Exercise aim:
Reproduced exactly, the lines from the start of the material through the line containing "purple trapezoid: (191, 253)" should be the whole answer, with pictures excluded.

Data extract:

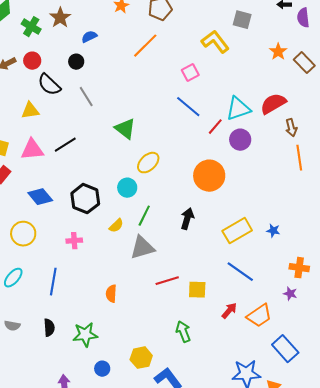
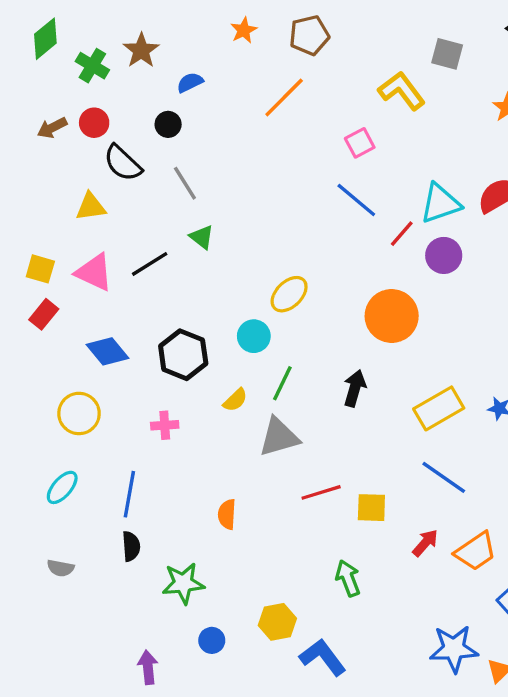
green triangle: (125, 129) -> (202, 237), moved, size x0.7
pink triangle: (32, 150) -> (94, 272), turned 30
black semicircle: (49, 328) -> (131, 546), moved

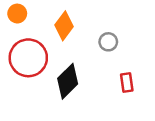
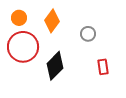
orange circle: (17, 14) -> (19, 18), moved

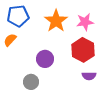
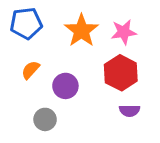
orange semicircle: (10, 40) -> (30, 70), moved

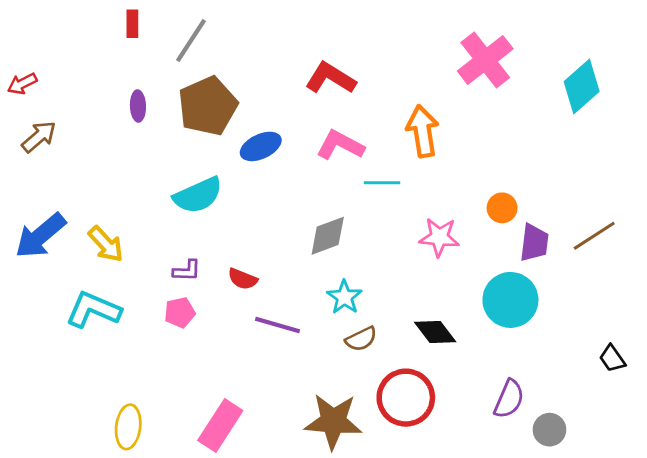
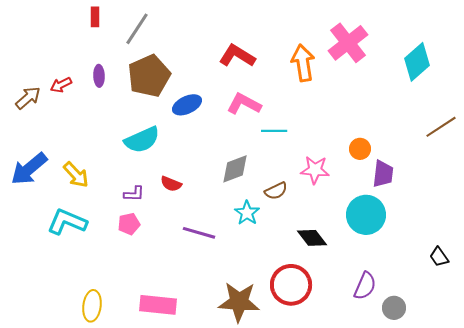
red arrow: (22, 84) -> (61, 85), moved
orange arrow: (423, 131) -> (303, 63), moved
brown line: (594, 236) -> (441, 127), moved
red semicircle: (243, 279) -> (171, 184), moved
brown semicircle: (361, 339) -> (276, 191), moved
pink rectangle: (220, 425) -> (158, 305), turned 63

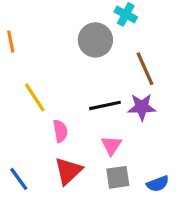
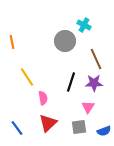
black line: (105, 105) -> (71, 82), turned -60
pink triangle: (111, 145) -> (88, 107), moved

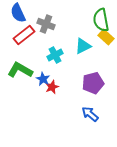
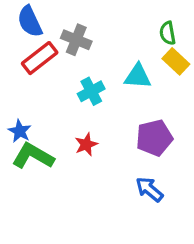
green semicircle: (101, 20) -> (168, 33), size x0.6
cyan triangle: (83, 46) -> (138, 76), turned 30
green L-shape: (20, 70) -> (33, 156), moved
blue star: (43, 79) -> (20, 131), moved

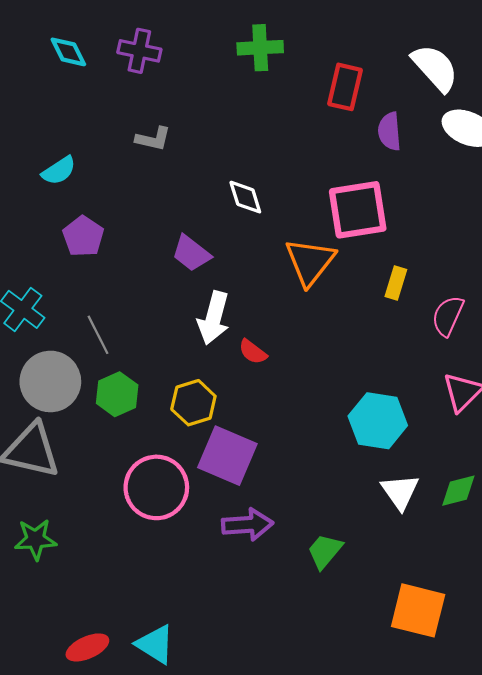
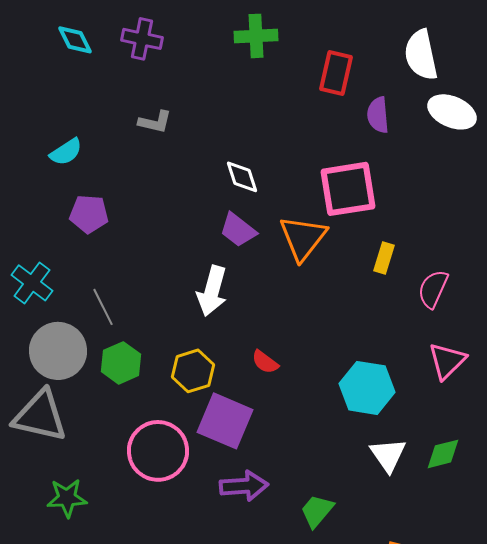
white semicircle: (435, 68) -> (421, 55), turned -150
purple pentagon: (83, 236) -> (89, 214), turned -30
purple trapezoid: (191, 253) -> (238, 230), moved
red semicircle: (253, 352) -> (265, 362), moved
green star: (36, 539) -> (67, 498), moved

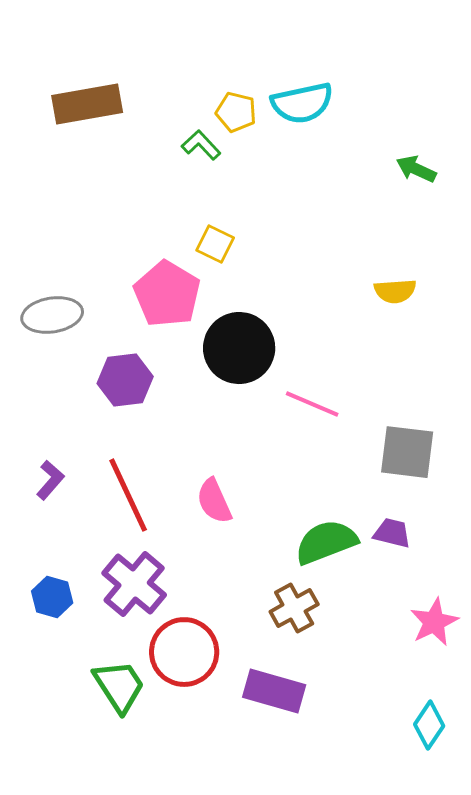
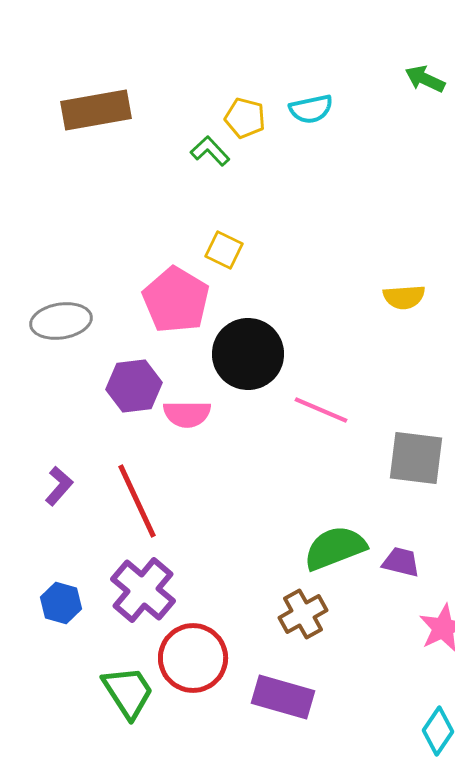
cyan semicircle: (302, 103) -> (311, 109), size x0.7
green arrow: (416, 169) -> (425, 79), moved
pink semicircle: (214, 501) -> (187, 414), moved, turned -66
purple trapezoid: (392, 533) -> (401, 562), moved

Response to the task:
green triangle: (125, 129) -> (202, 237), moved, size x0.7
pink triangle: (32, 150) -> (94, 272), turned 30
black semicircle: (49, 328) -> (131, 546), moved

orange circle: (17, 14) -> (19, 18), moved

orange semicircle: (10, 40) -> (30, 70), moved

red arrow: (22, 84) -> (61, 85), moved
orange arrow: (423, 131) -> (303, 63), moved
brown line: (594, 236) -> (441, 127), moved
red semicircle: (243, 279) -> (171, 184), moved
brown semicircle: (361, 339) -> (276, 191), moved
pink rectangle: (220, 425) -> (158, 305), turned 63

black line: (105, 105) -> (71, 82), turned -60
pink triangle: (111, 145) -> (88, 107), moved

green semicircle: (101, 20) -> (168, 33), size x0.6
cyan triangle: (83, 46) -> (138, 76), turned 30
green L-shape: (20, 70) -> (33, 156), moved
blue star: (43, 79) -> (20, 131), moved

white semicircle: (435, 68) -> (421, 55), turned -150
purple pentagon: (83, 236) -> (89, 214), turned -30
purple trapezoid: (191, 253) -> (238, 230), moved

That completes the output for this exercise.